Task goal
Reproduce every line of the entries below word for word, but drop the picture lines.

# # # # # # #

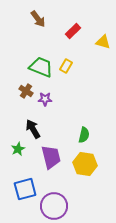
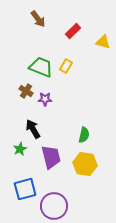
green star: moved 2 px right
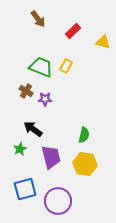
black arrow: rotated 24 degrees counterclockwise
purple circle: moved 4 px right, 5 px up
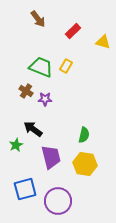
green star: moved 4 px left, 4 px up
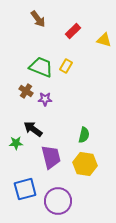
yellow triangle: moved 1 px right, 2 px up
green star: moved 2 px up; rotated 24 degrees clockwise
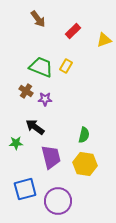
yellow triangle: rotated 35 degrees counterclockwise
black arrow: moved 2 px right, 2 px up
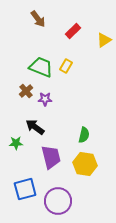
yellow triangle: rotated 14 degrees counterclockwise
brown cross: rotated 16 degrees clockwise
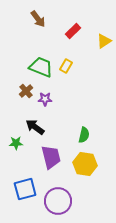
yellow triangle: moved 1 px down
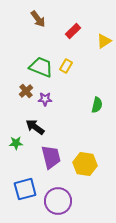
green semicircle: moved 13 px right, 30 px up
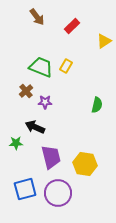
brown arrow: moved 1 px left, 2 px up
red rectangle: moved 1 px left, 5 px up
purple star: moved 3 px down
black arrow: rotated 12 degrees counterclockwise
purple circle: moved 8 px up
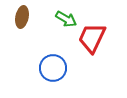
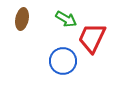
brown ellipse: moved 2 px down
blue circle: moved 10 px right, 7 px up
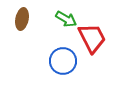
red trapezoid: rotated 128 degrees clockwise
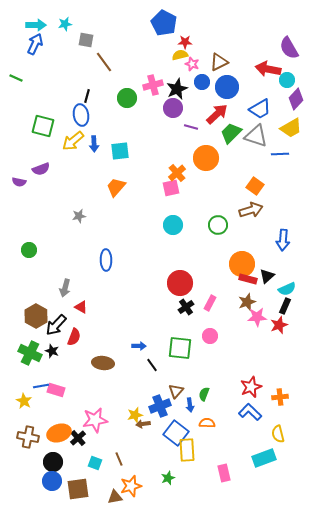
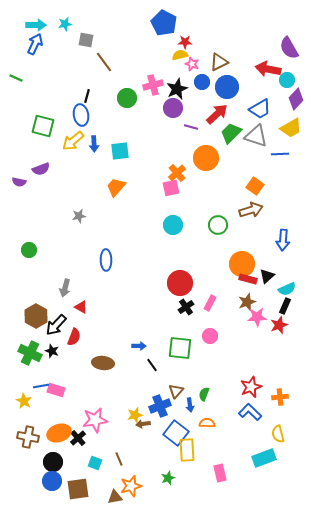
pink rectangle at (224, 473): moved 4 px left
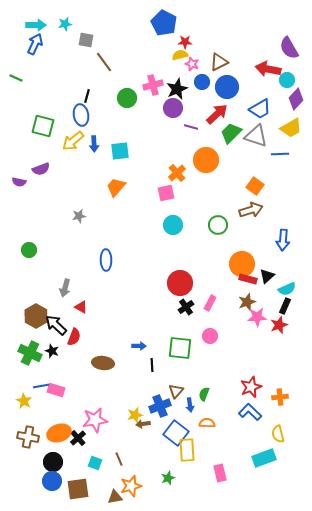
orange circle at (206, 158): moved 2 px down
pink square at (171, 188): moved 5 px left, 5 px down
black arrow at (56, 325): rotated 90 degrees clockwise
black line at (152, 365): rotated 32 degrees clockwise
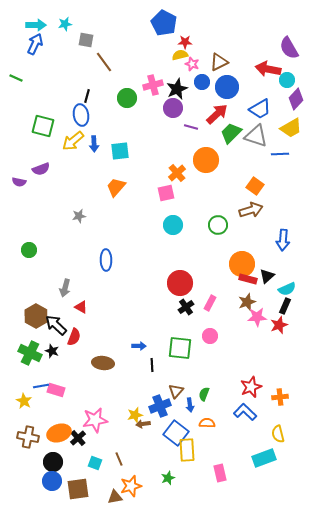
blue L-shape at (250, 412): moved 5 px left
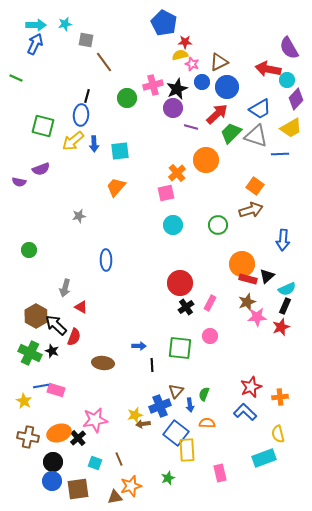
blue ellipse at (81, 115): rotated 15 degrees clockwise
red star at (279, 325): moved 2 px right, 2 px down
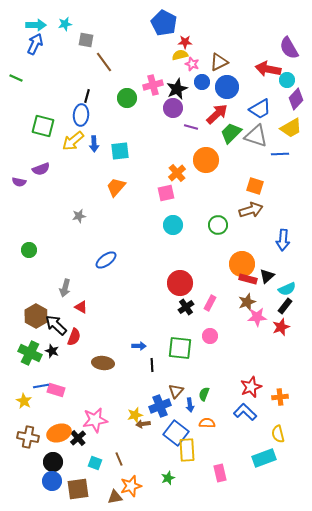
orange square at (255, 186): rotated 18 degrees counterclockwise
blue ellipse at (106, 260): rotated 55 degrees clockwise
black rectangle at (285, 306): rotated 14 degrees clockwise
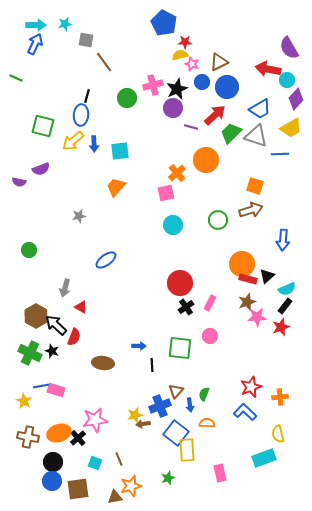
red arrow at (217, 114): moved 2 px left, 1 px down
green circle at (218, 225): moved 5 px up
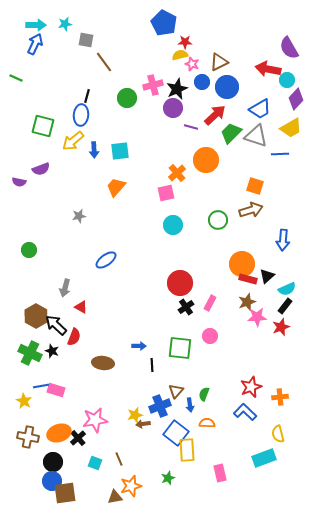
blue arrow at (94, 144): moved 6 px down
brown square at (78, 489): moved 13 px left, 4 px down
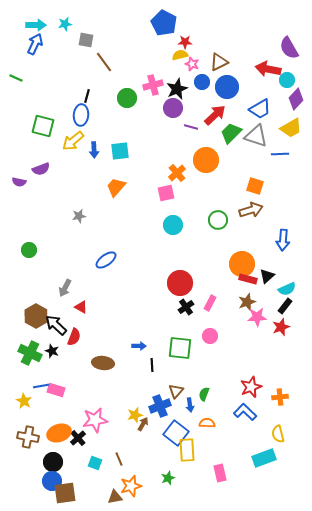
gray arrow at (65, 288): rotated 12 degrees clockwise
brown arrow at (143, 424): rotated 128 degrees clockwise
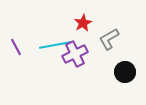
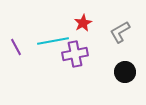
gray L-shape: moved 11 px right, 7 px up
cyan line: moved 2 px left, 4 px up
purple cross: rotated 15 degrees clockwise
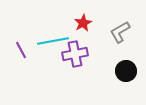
purple line: moved 5 px right, 3 px down
black circle: moved 1 px right, 1 px up
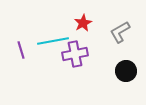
purple line: rotated 12 degrees clockwise
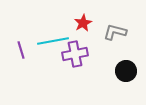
gray L-shape: moved 5 px left; rotated 45 degrees clockwise
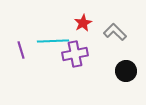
gray L-shape: rotated 30 degrees clockwise
cyan line: rotated 8 degrees clockwise
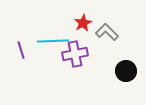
gray L-shape: moved 8 px left
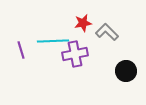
red star: rotated 18 degrees clockwise
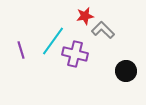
red star: moved 2 px right, 7 px up
gray L-shape: moved 4 px left, 2 px up
cyan line: rotated 52 degrees counterclockwise
purple cross: rotated 25 degrees clockwise
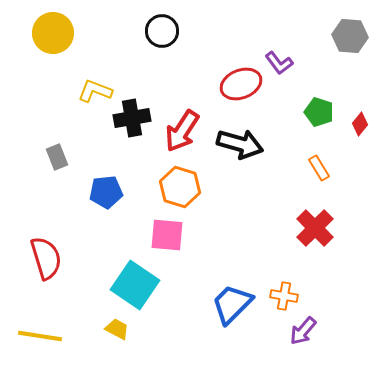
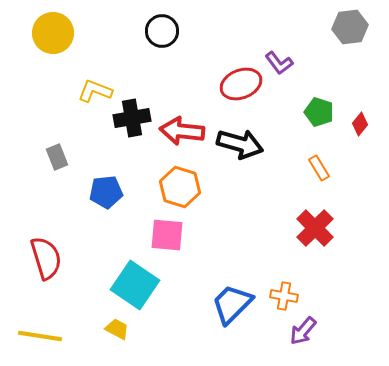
gray hexagon: moved 9 px up; rotated 12 degrees counterclockwise
red arrow: rotated 63 degrees clockwise
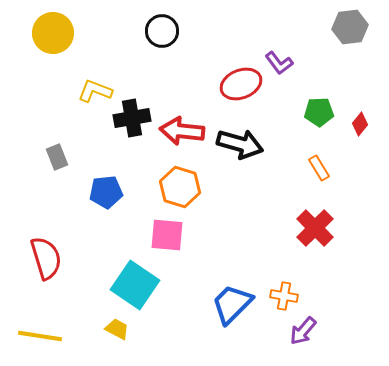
green pentagon: rotated 20 degrees counterclockwise
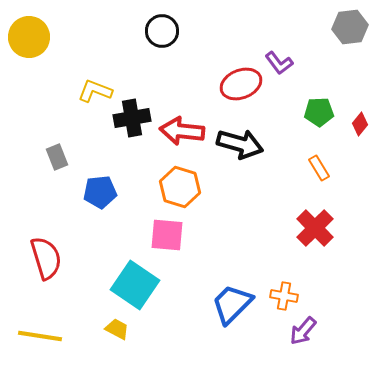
yellow circle: moved 24 px left, 4 px down
blue pentagon: moved 6 px left
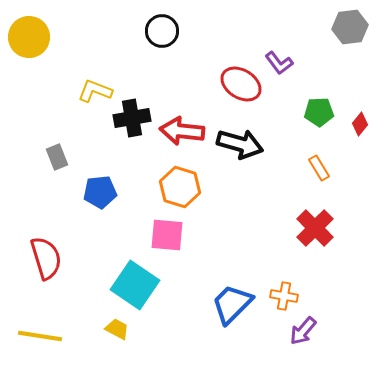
red ellipse: rotated 54 degrees clockwise
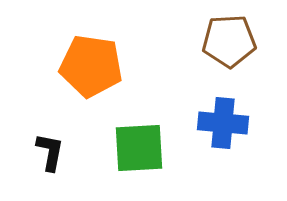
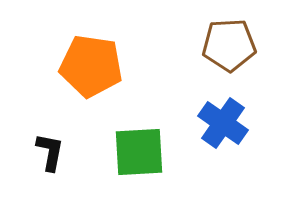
brown pentagon: moved 4 px down
blue cross: rotated 30 degrees clockwise
green square: moved 4 px down
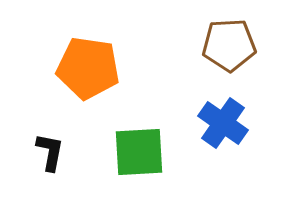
orange pentagon: moved 3 px left, 2 px down
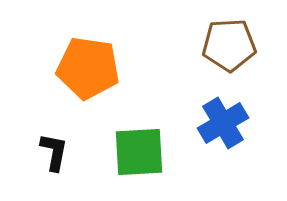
blue cross: rotated 24 degrees clockwise
black L-shape: moved 4 px right
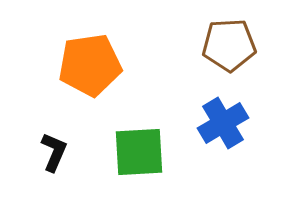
orange pentagon: moved 2 px right, 3 px up; rotated 16 degrees counterclockwise
black L-shape: rotated 12 degrees clockwise
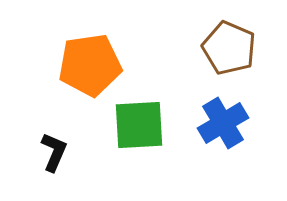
brown pentagon: moved 3 px down; rotated 26 degrees clockwise
green square: moved 27 px up
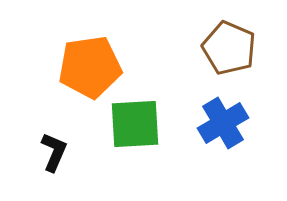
orange pentagon: moved 2 px down
green square: moved 4 px left, 1 px up
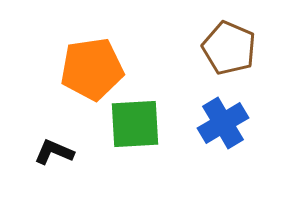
orange pentagon: moved 2 px right, 2 px down
black L-shape: rotated 90 degrees counterclockwise
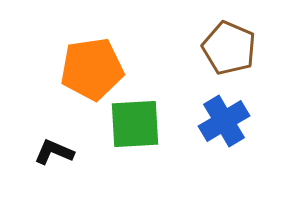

# # # # # # #

Output
green star: moved 2 px right
black arrow: rotated 24 degrees counterclockwise
purple circle: moved 4 px right, 5 px up
green star: moved 4 px left, 4 px up
yellow triangle: moved 1 px right, 2 px up
green star: moved 2 px up; rotated 24 degrees clockwise
yellow triangle: rotated 35 degrees counterclockwise
black arrow: moved 2 px right, 2 px up
yellow triangle: rotated 14 degrees counterclockwise
brown cross: rotated 16 degrees clockwise
yellow triangle: moved 1 px down
green semicircle: moved 13 px right, 30 px up
brown arrow: moved 1 px left, 2 px up
red rectangle: moved 1 px left, 5 px up
purple star: moved 3 px down
black arrow: rotated 12 degrees counterclockwise
purple circle: moved 8 px up
brown ellipse: moved 2 px down
blue circle: moved 10 px right, 7 px up
red trapezoid: rotated 128 degrees clockwise
pink rectangle at (224, 473): moved 4 px left
orange circle at (206, 158): moved 2 px down
pink square at (171, 188): moved 5 px left, 5 px down
black arrow at (56, 325): rotated 90 degrees clockwise
black line at (152, 365): rotated 32 degrees clockwise
blue L-shape at (250, 412): moved 5 px left
blue ellipse at (81, 115): rotated 15 degrees clockwise
red star at (279, 325): moved 2 px right, 2 px down
orange square at (255, 186): rotated 18 degrees counterclockwise
blue ellipse at (106, 260): rotated 55 degrees clockwise
black rectangle at (285, 306): rotated 14 degrees clockwise
red arrow at (217, 114): moved 2 px left, 1 px down
green circle at (218, 225): moved 5 px up
blue arrow at (94, 144): moved 6 px down
brown square at (78, 489): moved 13 px left, 4 px down
gray arrow at (65, 288): rotated 12 degrees clockwise
brown arrow at (143, 424): rotated 128 degrees clockwise
gray L-shape: moved 11 px right, 7 px up
cyan line: moved 2 px left, 4 px up
purple cross: rotated 15 degrees clockwise
purple line: moved 5 px right, 3 px down
black circle: moved 1 px right, 1 px up
purple line: rotated 12 degrees clockwise
gray L-shape: moved 5 px left; rotated 45 degrees clockwise
gray L-shape: rotated 30 degrees clockwise
cyan line: rotated 8 degrees clockwise
gray L-shape: moved 8 px left
red star: rotated 18 degrees clockwise
red star: moved 2 px right, 7 px up
gray L-shape: moved 4 px left, 2 px up
cyan line: rotated 52 degrees counterclockwise
purple cross: rotated 25 degrees clockwise
gray hexagon: moved 9 px up; rotated 12 degrees counterclockwise
red arrow: rotated 63 degrees clockwise
green pentagon: rotated 20 degrees counterclockwise
yellow circle: moved 24 px left, 4 px down
blue pentagon: moved 6 px left
red ellipse: rotated 54 degrees clockwise
brown pentagon: moved 4 px down
blue cross: rotated 30 degrees clockwise
green square: moved 4 px down
orange pentagon: moved 3 px left, 2 px down
blue cross: rotated 24 degrees clockwise
black L-shape: moved 4 px right
orange pentagon: moved 2 px right, 3 px up; rotated 16 degrees counterclockwise
black L-shape: rotated 12 degrees clockwise
brown pentagon: moved 3 px down; rotated 26 degrees clockwise
green square: moved 27 px up
orange pentagon: moved 2 px down
green square: moved 4 px left, 1 px up
orange pentagon: moved 2 px right, 2 px down
black L-shape: rotated 90 degrees counterclockwise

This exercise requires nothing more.